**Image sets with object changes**

--------

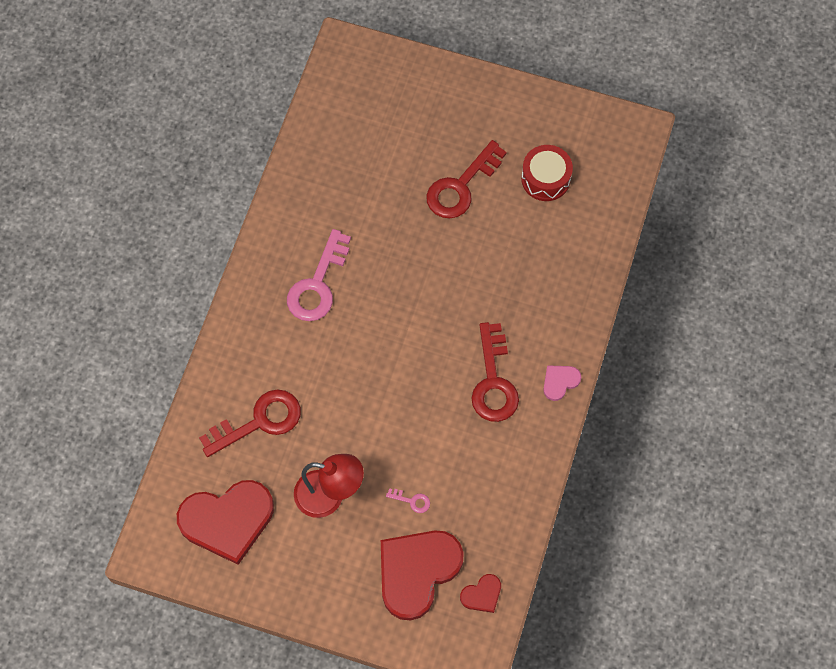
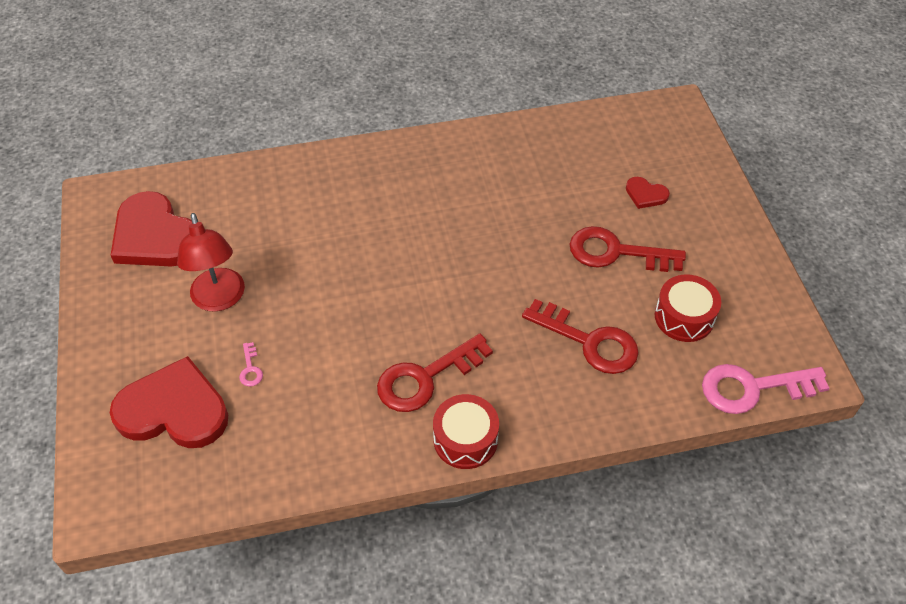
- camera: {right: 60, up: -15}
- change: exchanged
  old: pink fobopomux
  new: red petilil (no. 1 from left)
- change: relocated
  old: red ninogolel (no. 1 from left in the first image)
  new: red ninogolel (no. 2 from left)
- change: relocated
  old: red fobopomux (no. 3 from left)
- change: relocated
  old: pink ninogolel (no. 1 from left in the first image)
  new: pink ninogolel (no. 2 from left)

--------

**YOUR TASK**
All of the records above should be returned exactly, though the pictures should not.

**SOLUTION FOR THIS EXERCISE**
- camera: {right: 60, up: -15}
- change: exchanged
  old: pink fobopomux
  new: red petilil (no. 1 from left)
- change: relocated
  old: red ninogolel (no. 1 from left in the first image)
  new: red ninogolel (no. 2 from left)
- change: relocated
  old: red fobopomux (no. 3 from left)
- change: relocated
  old: pink ninogolel (no. 1 from left in the first image)
  new: pink ninogolel (no. 2 from left)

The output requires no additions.